• Task directions
Show each line of the listing in which the word "relocated" occurs.

• Data provided
--- START ---

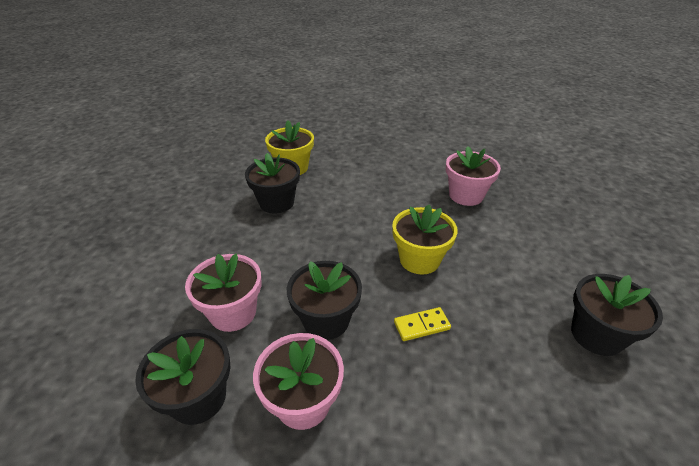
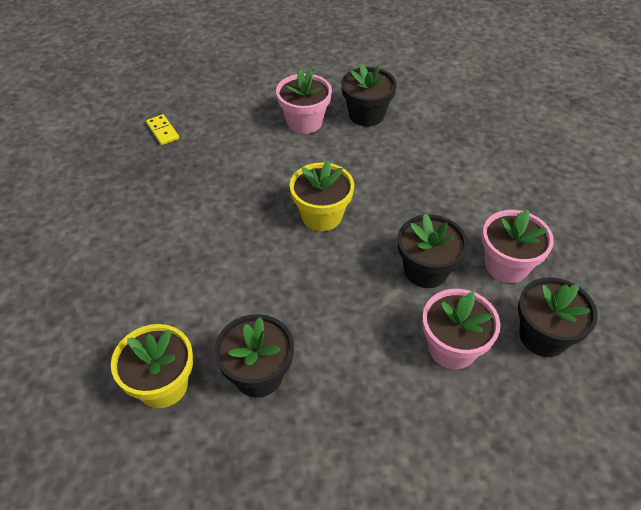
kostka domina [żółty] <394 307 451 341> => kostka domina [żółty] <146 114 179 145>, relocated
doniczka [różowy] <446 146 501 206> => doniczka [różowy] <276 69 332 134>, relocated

--- END ---
--- START ---

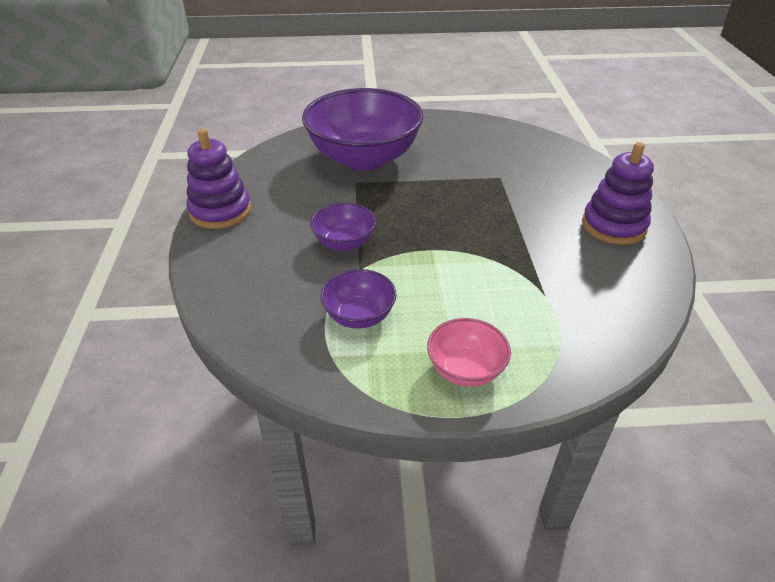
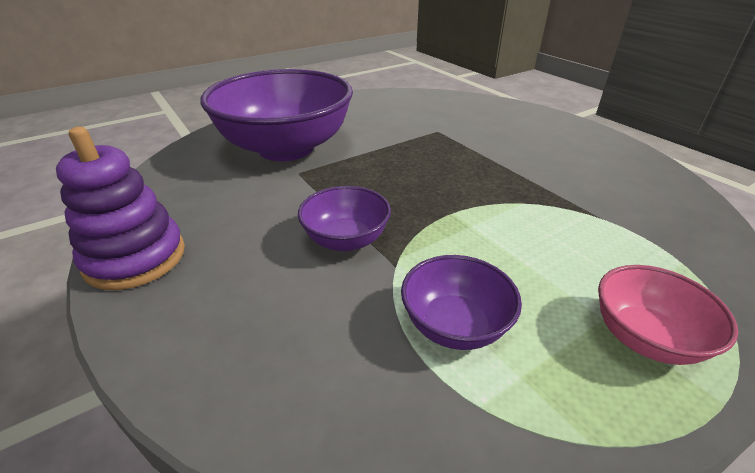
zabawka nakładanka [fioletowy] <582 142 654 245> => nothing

--- END ---

• Your solution
kostka domina [żółty] <394 307 451 341> => kostka domina [żółty] <146 114 179 145>, relocated
doniczka [różowy] <446 146 501 206> => doniczka [różowy] <276 69 332 134>, relocated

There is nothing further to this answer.